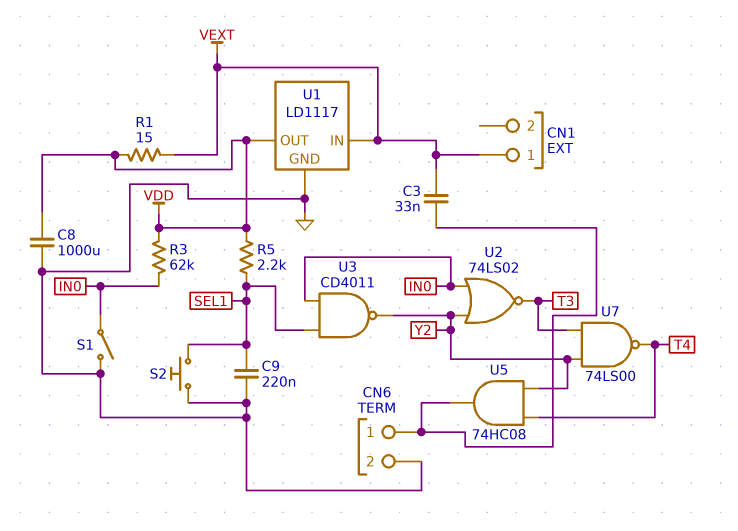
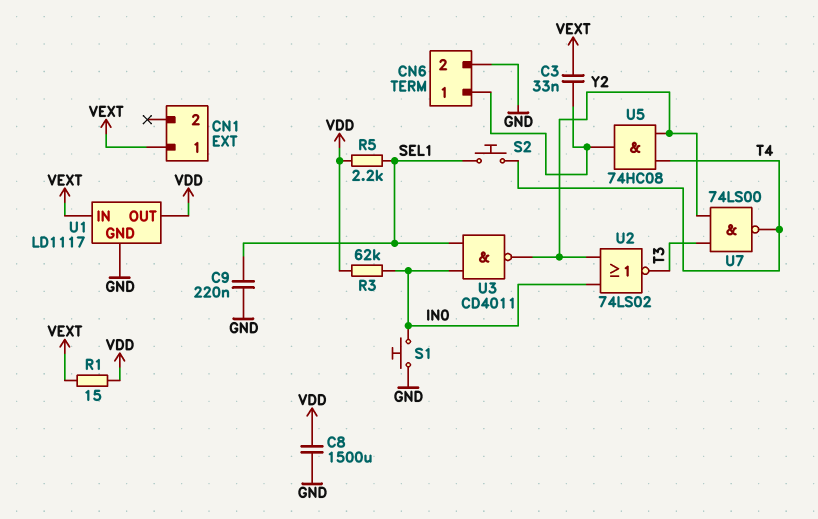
C8: 1000uF (GND, VDD) -> 1500uF (GND, VDD)
S1: switch (GND, IN0) -> button (GND, IN0)
S2: button (GND, SEL1) -> button (SEL1, T4)

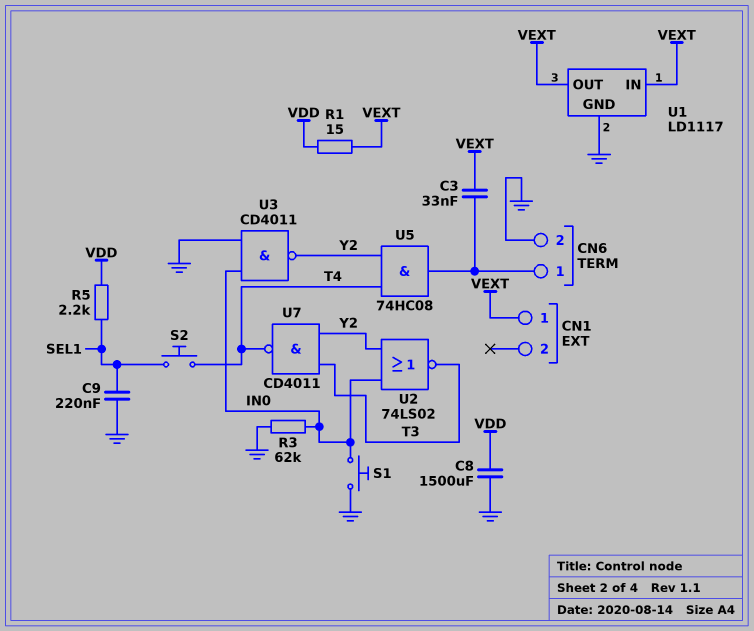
R3: 62k (IN0, VDD) -> 62k (GND, IN0)
U1 pin OUT: VDD -> VEXT
U3: NAND CD4011 (in IN0, in SEL1, out Y2) -> NAND CD4011 (in GND, in IN0, out Y2)
U7: NAND 74LS00 (in T3, in Y2, out T4) -> NAND CD4011 (in T3, in Y2, out T4)

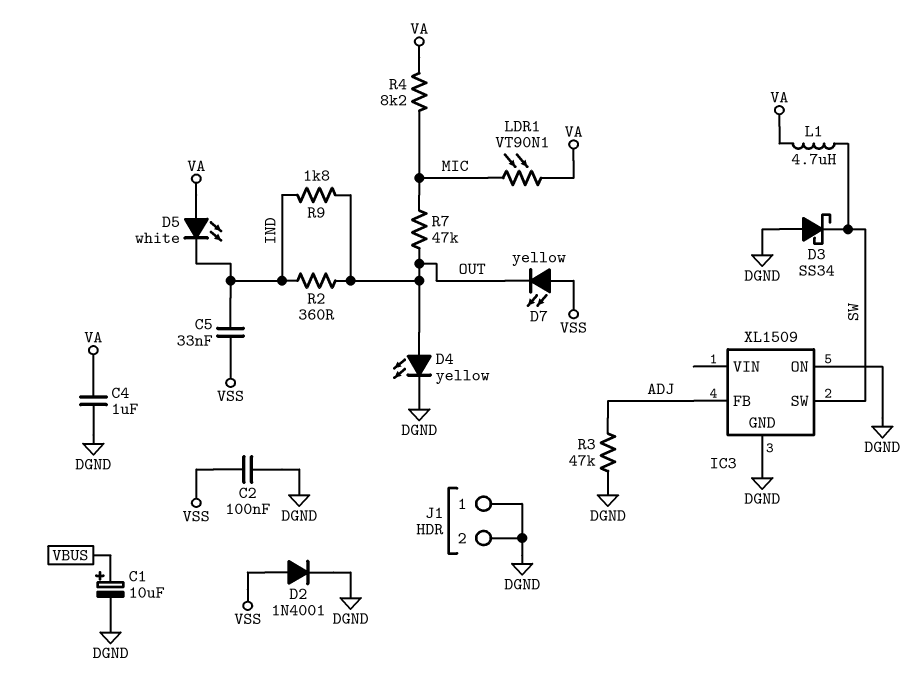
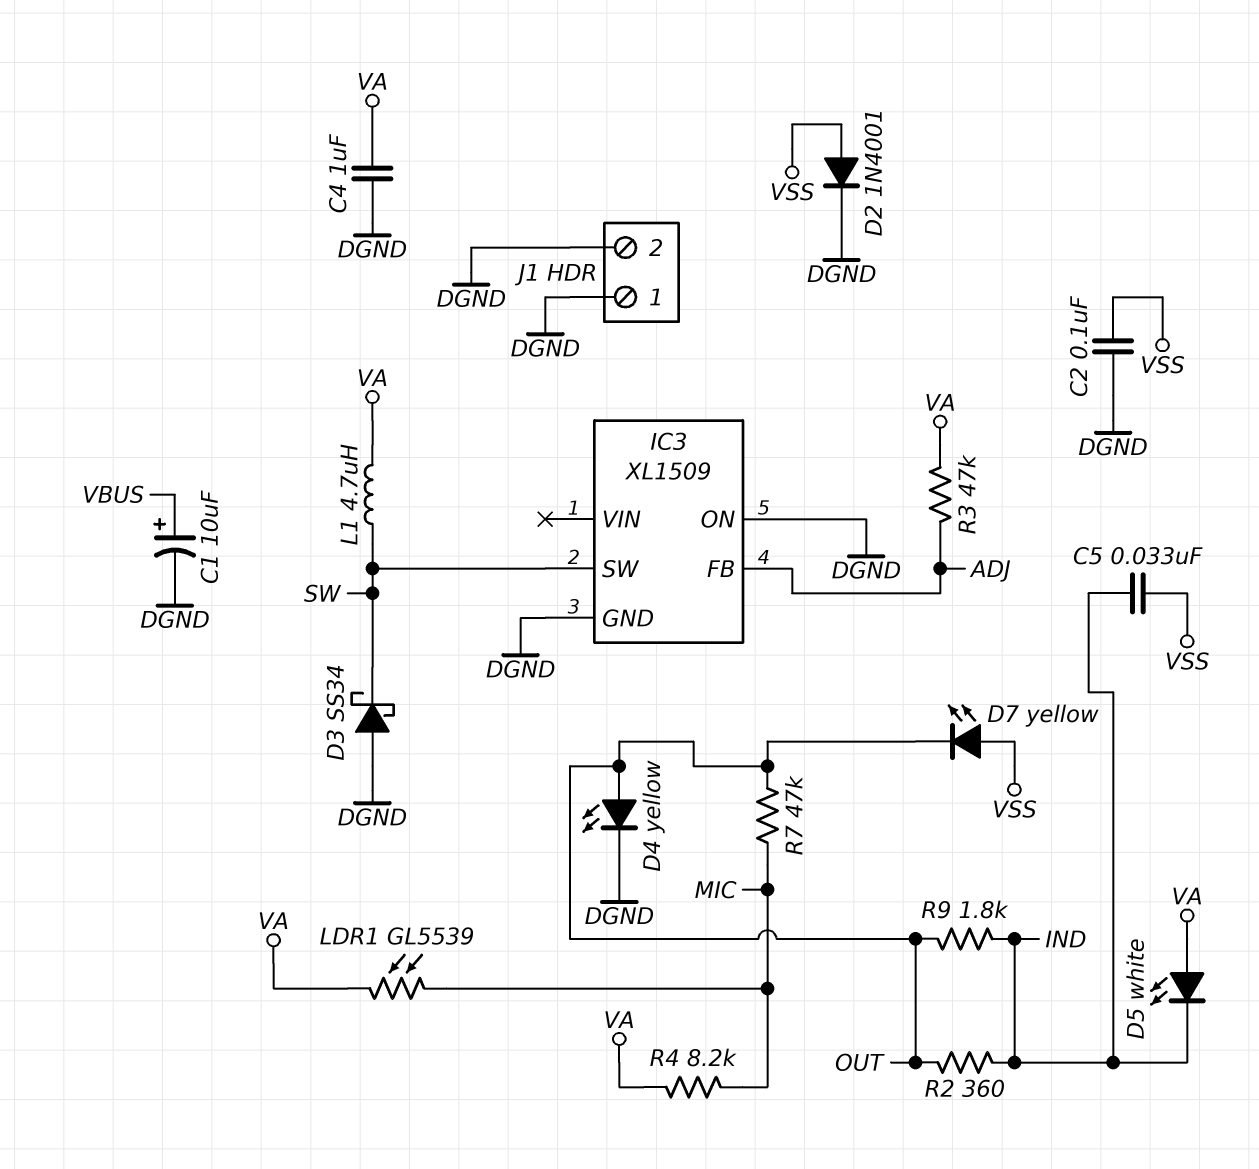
LDR1: VT90N1 (MIC, VA) -> GL5539 (MIC, VA)
R3: 47k (ADJ, DGND) -> 47k (ADJ, VA)

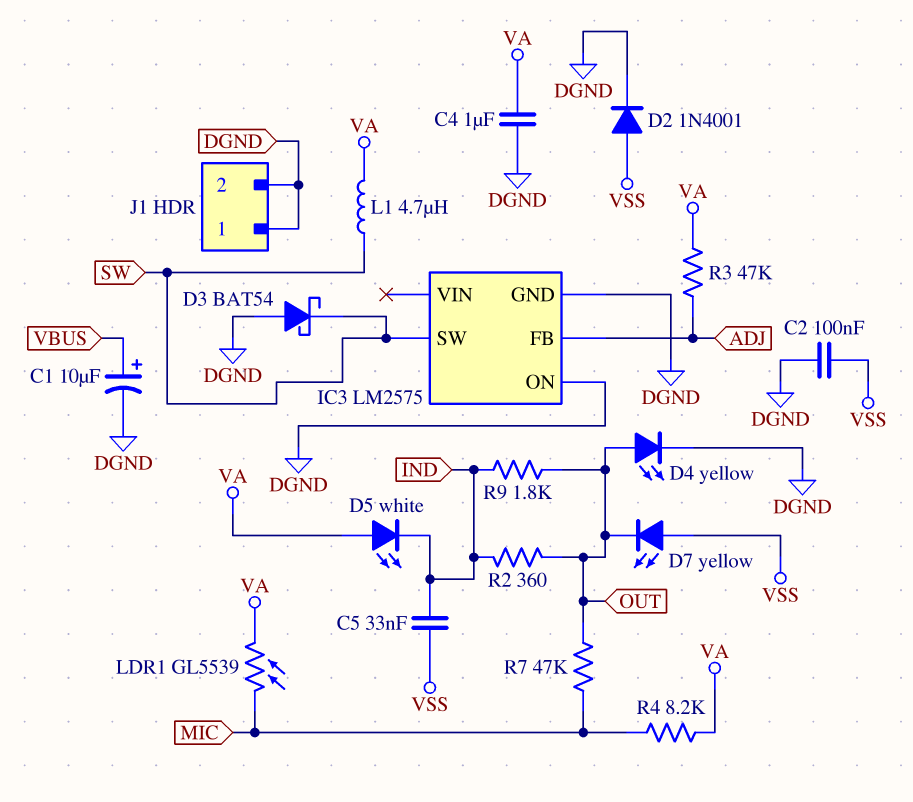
D3: schottky SS34 (A DGND, K SW) -> schottky BAT54 (A DGND, K SW)
IC3: XL1509 -> LM2575

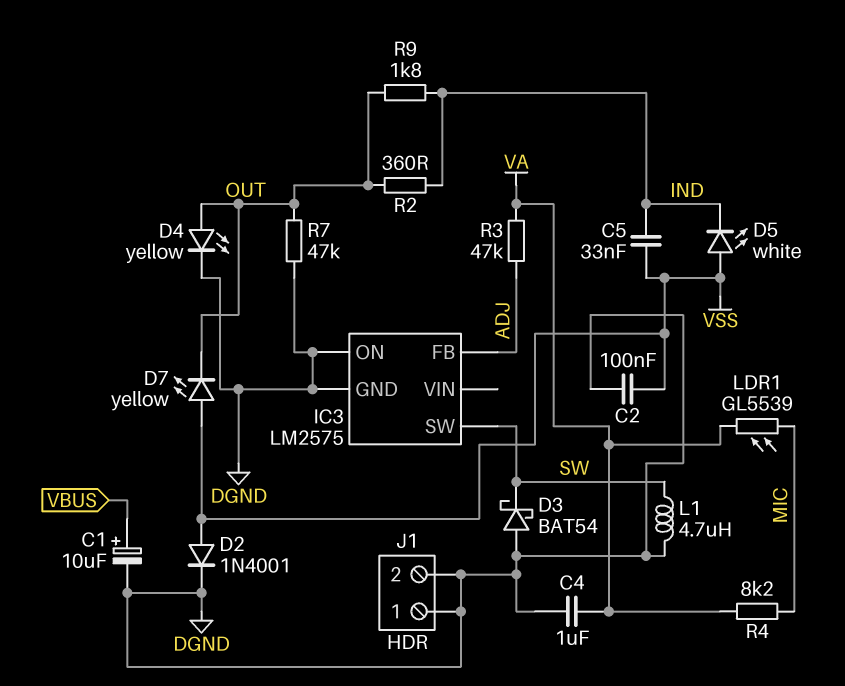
D5: LED white (A VA, K IND) -> LED white (A VSS, K IND)
L1: 4.7uH (SW, VA) -> 4.7uH (DGND, SW)
R7: 47k (MIC, OUT) -> 47k (DGND, OUT)

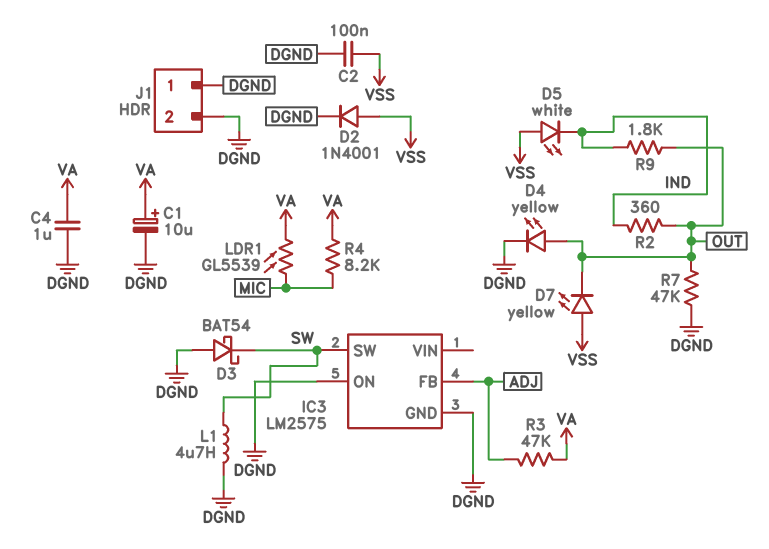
C1: 10uF (plus VBUS, minus DGND) -> 10uF (plus VA, minus DGND)
C5: 33nF (IND, VSS) -> none

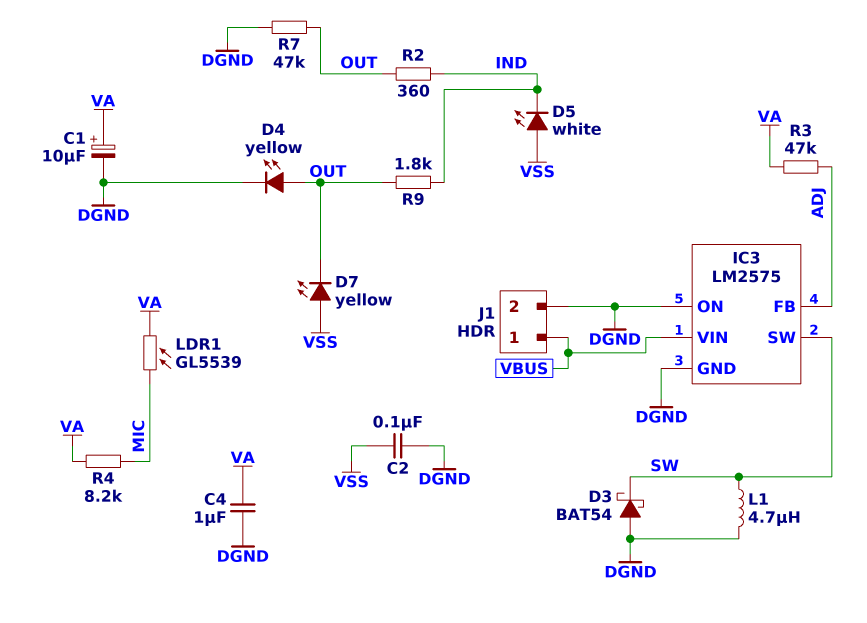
D2: diode 1N4001 (A VSS, K DGND) -> none
IC3 pin VIN: none -> VBUS
J1 pin 1: DGND -> VBUS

———

== What is required ==
From the line that contains "IC3: XL1509 -> LM2575" to the last line of the records above, copy each line exactly, both ends included, and leave the pictures out.

== Answer ==
IC3: XL1509 -> LM2575

D5: LED white (A VA, K IND) -> LED white (A VSS, K IND)
L1: 4.7uH (SW, VA) -> 4.7uH (DGND, SW)
R7: 47k (MIC, OUT) -> 47k (DGND, OUT)

C1: 10uF (plus VBUS, minus DGND) -> 10uF (plus VA, minus DGND)
C5: 33nF (IND, VSS) -> none

D2: diode 1N4001 (A VSS, K DGND) -> none
IC3 pin VIN: none -> VBUS
J1 pin 1: DGND -> VBUS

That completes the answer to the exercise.